> Exercise:
Could you return each of the records below word for word, with the pictures left out?

> Recorded information:

.....

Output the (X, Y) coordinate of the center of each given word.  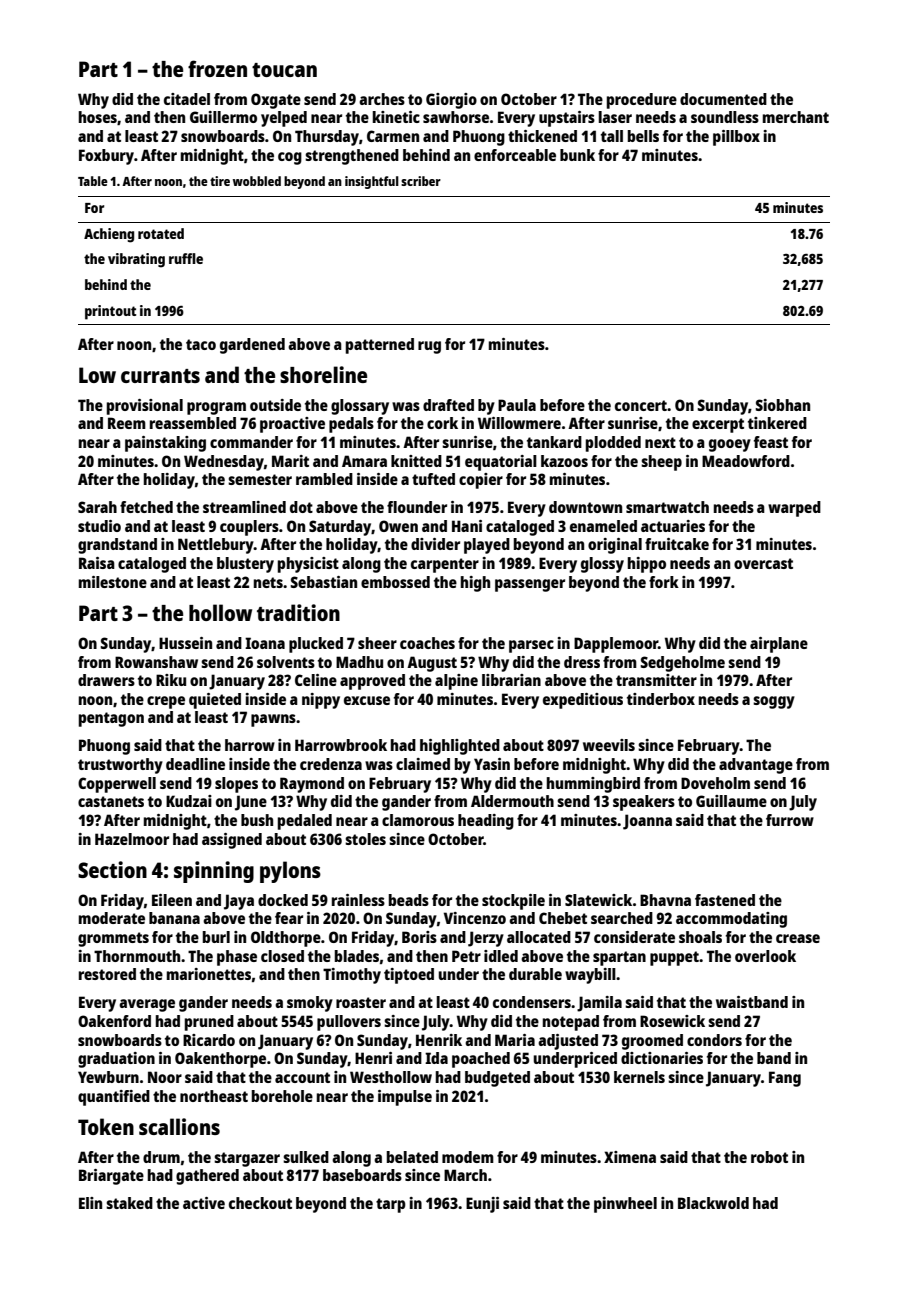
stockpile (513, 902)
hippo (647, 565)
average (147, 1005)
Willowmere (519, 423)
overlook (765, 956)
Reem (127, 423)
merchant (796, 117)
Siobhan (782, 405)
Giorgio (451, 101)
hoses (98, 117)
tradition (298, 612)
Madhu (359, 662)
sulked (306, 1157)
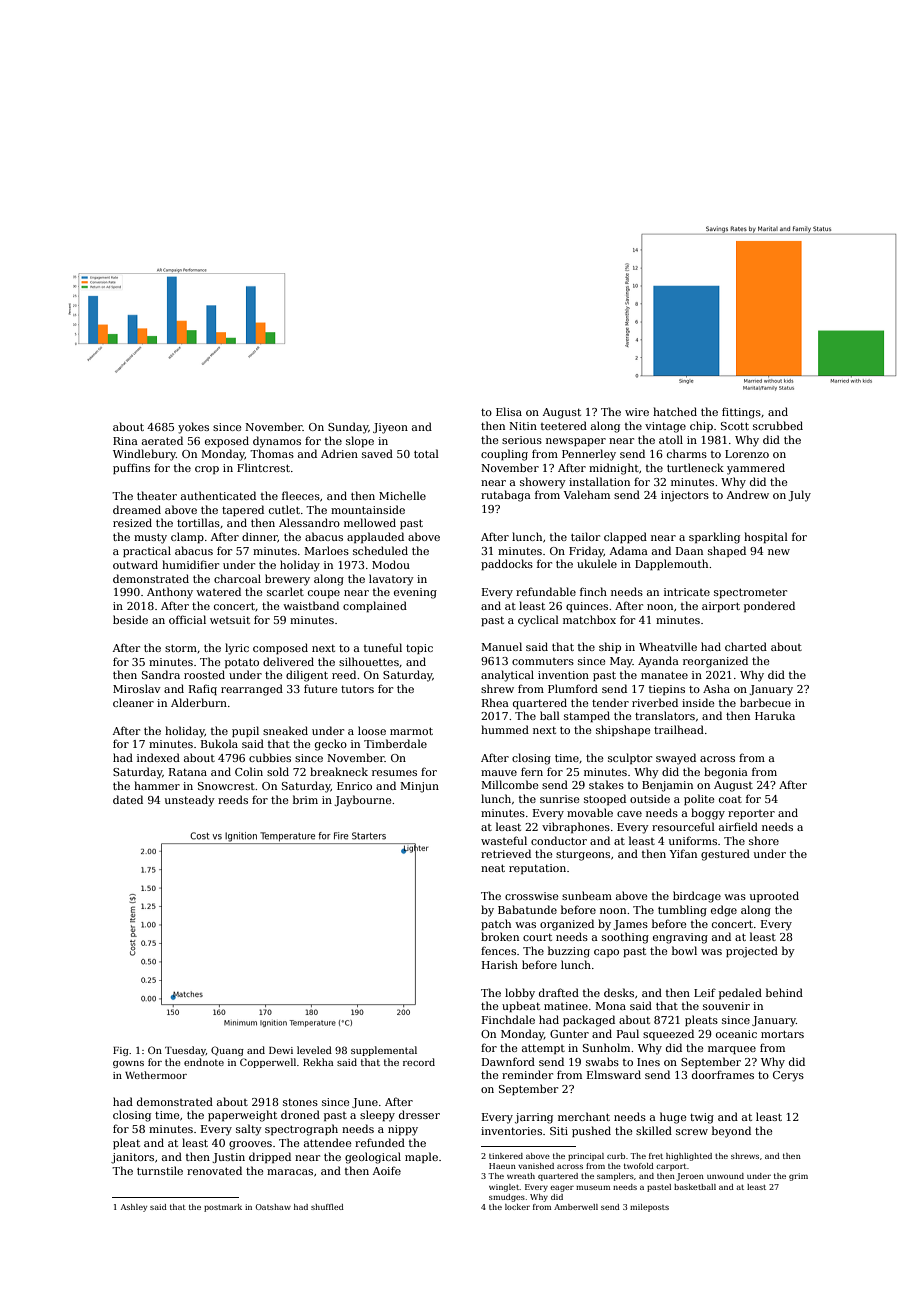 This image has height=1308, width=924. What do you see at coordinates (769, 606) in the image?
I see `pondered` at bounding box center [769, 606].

.....

> Response to the task:
Output the (X, Y) coordinate of the center of each given word.  
stockpile (513, 902)
hippo (647, 565)
average (147, 1005)
Willowmere (519, 423)
overlook (765, 956)
Reem (127, 423)
merchant (796, 117)
Siobhan (782, 405)
Giorgio (451, 101)
hoses (98, 117)
tradition (298, 612)
Madhu (359, 662)
sulked (306, 1157)
 This image has height=1308, width=924. What do you see at coordinates (769, 606) in the image?
I see `pondered` at bounding box center [769, 606].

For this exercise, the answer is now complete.